- [Brief]:
Count how many lines of the data include "section". The answer is that number and nothing else.

- [Rows from a segmentation dataset]:
<<<<
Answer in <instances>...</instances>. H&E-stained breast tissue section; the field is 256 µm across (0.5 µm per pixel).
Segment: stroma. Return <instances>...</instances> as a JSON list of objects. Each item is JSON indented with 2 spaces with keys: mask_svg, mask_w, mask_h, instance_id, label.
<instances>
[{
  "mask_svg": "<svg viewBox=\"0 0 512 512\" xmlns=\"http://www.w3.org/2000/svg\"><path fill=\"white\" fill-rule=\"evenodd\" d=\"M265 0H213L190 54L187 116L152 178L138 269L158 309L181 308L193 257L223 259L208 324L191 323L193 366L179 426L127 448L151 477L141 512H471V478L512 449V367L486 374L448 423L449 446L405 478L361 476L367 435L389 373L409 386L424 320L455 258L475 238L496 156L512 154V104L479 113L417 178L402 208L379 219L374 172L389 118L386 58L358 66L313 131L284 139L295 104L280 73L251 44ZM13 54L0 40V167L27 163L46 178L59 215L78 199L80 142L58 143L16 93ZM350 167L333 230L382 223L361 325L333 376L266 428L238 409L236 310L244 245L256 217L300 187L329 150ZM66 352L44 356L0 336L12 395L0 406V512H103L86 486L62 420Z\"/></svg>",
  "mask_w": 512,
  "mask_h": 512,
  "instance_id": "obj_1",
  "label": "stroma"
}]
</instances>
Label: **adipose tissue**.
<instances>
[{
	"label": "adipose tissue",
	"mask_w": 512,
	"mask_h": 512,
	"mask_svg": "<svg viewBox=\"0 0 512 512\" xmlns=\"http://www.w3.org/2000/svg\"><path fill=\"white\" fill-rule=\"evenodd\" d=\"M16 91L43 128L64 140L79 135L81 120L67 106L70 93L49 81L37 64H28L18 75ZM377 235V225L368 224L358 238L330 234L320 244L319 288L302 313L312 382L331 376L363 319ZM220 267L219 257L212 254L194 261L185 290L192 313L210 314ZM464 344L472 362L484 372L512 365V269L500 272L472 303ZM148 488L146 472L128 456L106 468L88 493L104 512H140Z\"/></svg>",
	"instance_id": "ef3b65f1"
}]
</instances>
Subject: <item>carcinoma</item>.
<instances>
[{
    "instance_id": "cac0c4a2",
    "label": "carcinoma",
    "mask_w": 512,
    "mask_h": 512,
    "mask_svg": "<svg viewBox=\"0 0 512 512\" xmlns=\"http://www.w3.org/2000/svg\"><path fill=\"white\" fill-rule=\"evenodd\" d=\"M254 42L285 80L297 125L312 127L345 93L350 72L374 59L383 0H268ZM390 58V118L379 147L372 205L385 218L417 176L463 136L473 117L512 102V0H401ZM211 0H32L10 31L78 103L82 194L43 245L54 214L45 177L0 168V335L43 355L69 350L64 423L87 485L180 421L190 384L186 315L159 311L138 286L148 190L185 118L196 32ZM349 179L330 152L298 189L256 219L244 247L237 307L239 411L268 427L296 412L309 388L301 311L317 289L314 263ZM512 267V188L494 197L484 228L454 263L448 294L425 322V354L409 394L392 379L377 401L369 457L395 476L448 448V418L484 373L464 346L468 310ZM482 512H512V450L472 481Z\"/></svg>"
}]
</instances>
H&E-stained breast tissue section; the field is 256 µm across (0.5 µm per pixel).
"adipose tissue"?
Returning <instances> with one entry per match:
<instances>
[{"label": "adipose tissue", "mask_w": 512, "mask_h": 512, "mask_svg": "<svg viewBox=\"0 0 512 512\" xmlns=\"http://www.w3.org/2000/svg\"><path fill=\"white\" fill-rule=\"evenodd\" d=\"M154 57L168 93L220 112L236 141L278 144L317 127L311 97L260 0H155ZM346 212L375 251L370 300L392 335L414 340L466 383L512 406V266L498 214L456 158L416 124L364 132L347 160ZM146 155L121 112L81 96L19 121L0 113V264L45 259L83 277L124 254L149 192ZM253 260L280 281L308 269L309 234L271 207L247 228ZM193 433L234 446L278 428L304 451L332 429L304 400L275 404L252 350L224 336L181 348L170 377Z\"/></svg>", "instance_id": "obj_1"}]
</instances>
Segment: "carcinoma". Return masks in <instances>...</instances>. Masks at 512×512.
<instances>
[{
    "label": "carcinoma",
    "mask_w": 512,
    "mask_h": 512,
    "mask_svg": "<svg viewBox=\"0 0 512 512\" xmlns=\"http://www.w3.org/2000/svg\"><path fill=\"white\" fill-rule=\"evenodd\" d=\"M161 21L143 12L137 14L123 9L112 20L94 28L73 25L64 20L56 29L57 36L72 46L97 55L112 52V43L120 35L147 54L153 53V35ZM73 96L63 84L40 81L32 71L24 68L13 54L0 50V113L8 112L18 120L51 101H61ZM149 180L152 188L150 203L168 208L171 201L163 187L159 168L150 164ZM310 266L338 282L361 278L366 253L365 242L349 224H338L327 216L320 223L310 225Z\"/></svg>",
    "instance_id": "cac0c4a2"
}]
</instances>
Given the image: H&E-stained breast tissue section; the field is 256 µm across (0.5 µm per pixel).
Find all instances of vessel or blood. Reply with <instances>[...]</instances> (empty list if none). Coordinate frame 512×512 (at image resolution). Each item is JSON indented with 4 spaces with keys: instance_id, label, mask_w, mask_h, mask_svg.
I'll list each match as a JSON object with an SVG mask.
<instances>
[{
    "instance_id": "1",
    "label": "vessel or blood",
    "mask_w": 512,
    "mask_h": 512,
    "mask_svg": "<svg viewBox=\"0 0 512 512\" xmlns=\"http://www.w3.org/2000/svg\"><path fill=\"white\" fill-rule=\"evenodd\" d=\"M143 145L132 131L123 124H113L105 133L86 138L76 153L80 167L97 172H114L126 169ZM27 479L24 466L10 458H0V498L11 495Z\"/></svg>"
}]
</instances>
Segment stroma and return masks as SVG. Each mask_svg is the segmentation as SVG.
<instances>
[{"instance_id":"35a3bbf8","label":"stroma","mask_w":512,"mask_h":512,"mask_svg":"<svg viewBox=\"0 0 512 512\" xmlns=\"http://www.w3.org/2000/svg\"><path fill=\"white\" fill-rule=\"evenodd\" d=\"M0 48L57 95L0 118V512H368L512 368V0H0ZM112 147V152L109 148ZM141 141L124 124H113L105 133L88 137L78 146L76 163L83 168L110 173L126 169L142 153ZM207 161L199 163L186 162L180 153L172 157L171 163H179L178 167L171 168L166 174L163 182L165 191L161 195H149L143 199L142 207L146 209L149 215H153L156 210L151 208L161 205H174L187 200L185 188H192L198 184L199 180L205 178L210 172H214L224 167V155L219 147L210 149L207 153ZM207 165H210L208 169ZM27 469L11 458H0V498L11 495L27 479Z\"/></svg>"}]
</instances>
>>>>
- [Expected answer]:
3